(Exercise goal): Write the records out again exactly, but without pictures.

[Opening The input section]

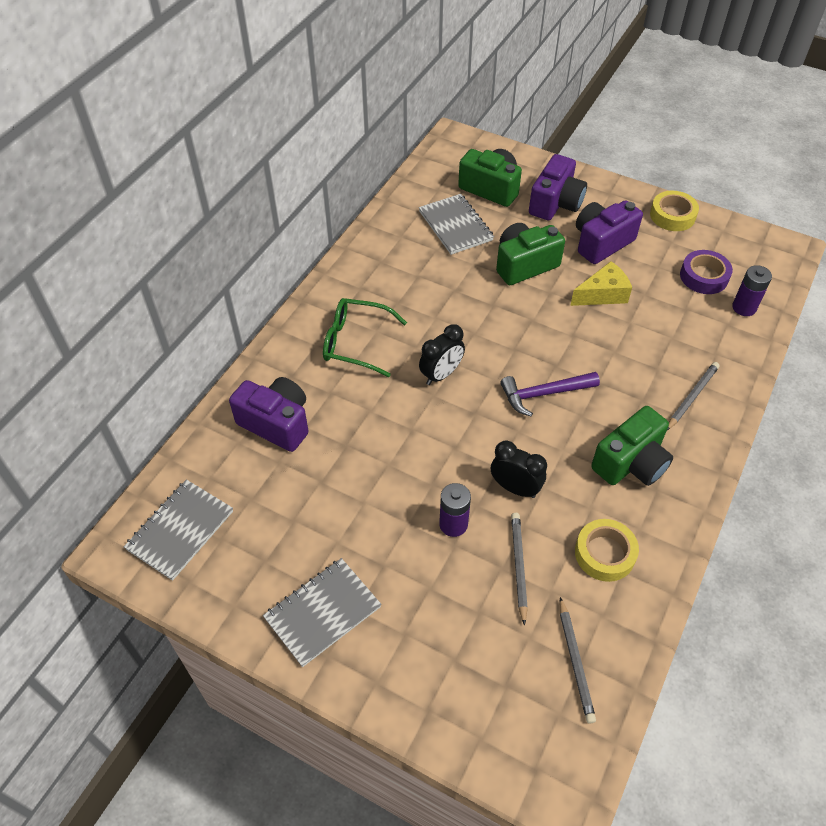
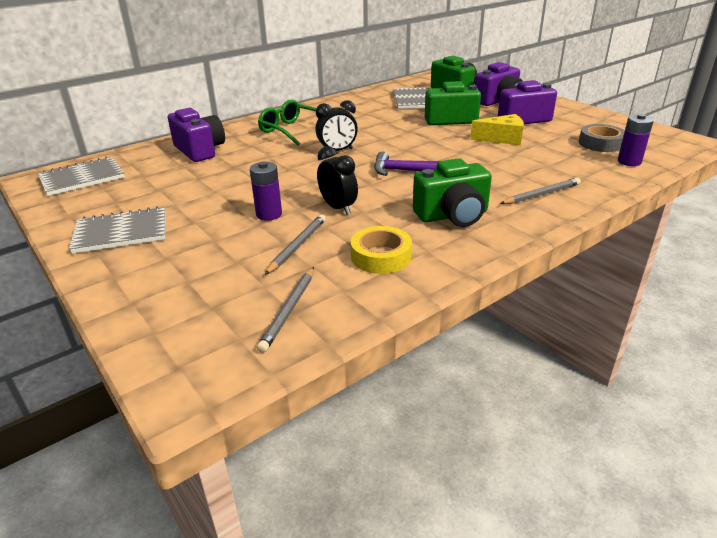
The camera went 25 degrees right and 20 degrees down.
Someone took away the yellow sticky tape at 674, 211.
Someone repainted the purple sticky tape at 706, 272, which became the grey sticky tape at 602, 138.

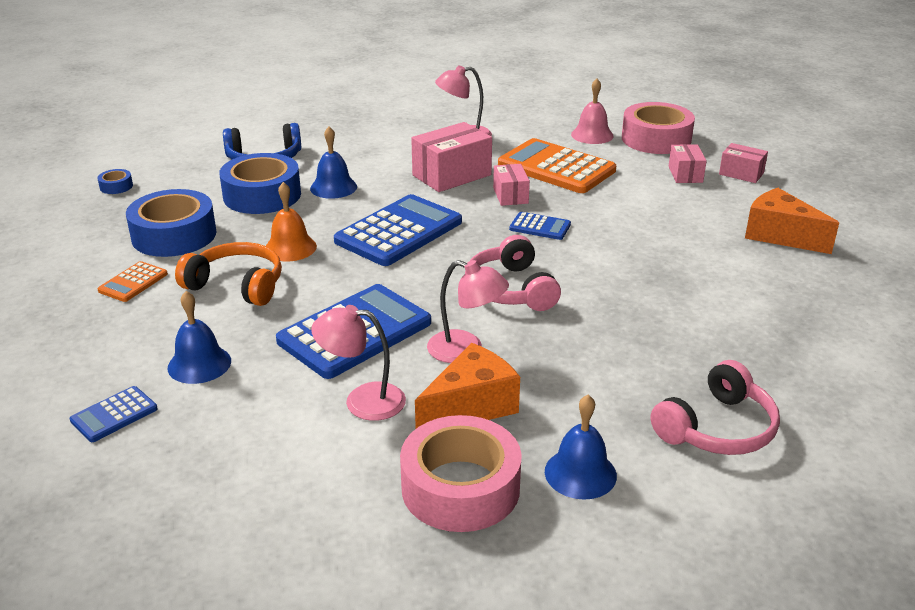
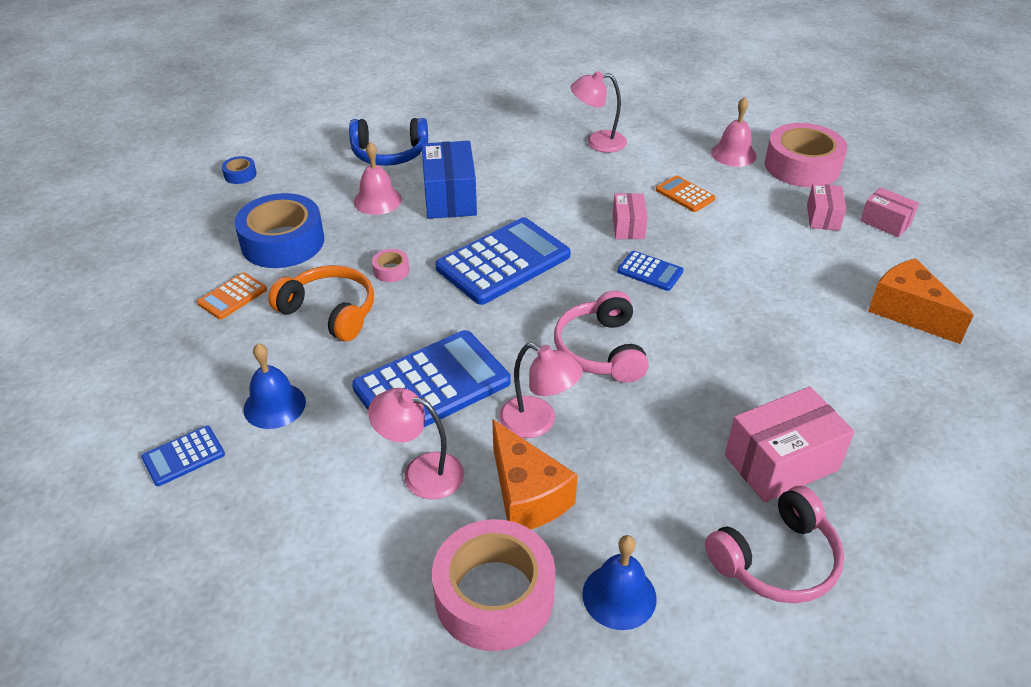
The camera went 10 degrees right and 10 degrees up.
Someone carried the rosy box from 451, 157 to 789, 445.
Someone swapped the cobalt sticky tape at 260, 183 for the rosy bell at 378, 178.
Someone swapped the orange-coloured bell at 291, 222 for the rosy sticky tape at 390, 265.
Someone swapped the cobalt bell at 333, 163 for the cobalt box at 449, 180.
Someone rotated the orange-coloured cheese at 467, 385 by 90 degrees clockwise.
Someone scaled the orange-coloured adding machine at 557, 165 by 0.48.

[Closing The input section]

(Answer space):
The camera went 25 degrees right and 20 degrees down.
Someone took away the yellow sticky tape at 674, 211.
Someone repainted the purple sticky tape at 706, 272, which became the grey sticky tape at 602, 138.

The camera went 10 degrees right and 10 degrees up.
Someone carried the rosy box from 451, 157 to 789, 445.
Someone swapped the cobalt sticky tape at 260, 183 for the rosy bell at 378, 178.
Someone swapped the orange-coloured bell at 291, 222 for the rosy sticky tape at 390, 265.
Someone swapped the cobalt bell at 333, 163 for the cobalt box at 449, 180.
Someone rotated the orange-coloured cheese at 467, 385 by 90 degrees clockwise.
Someone scaled the orange-coloured adding machine at 557, 165 by 0.48.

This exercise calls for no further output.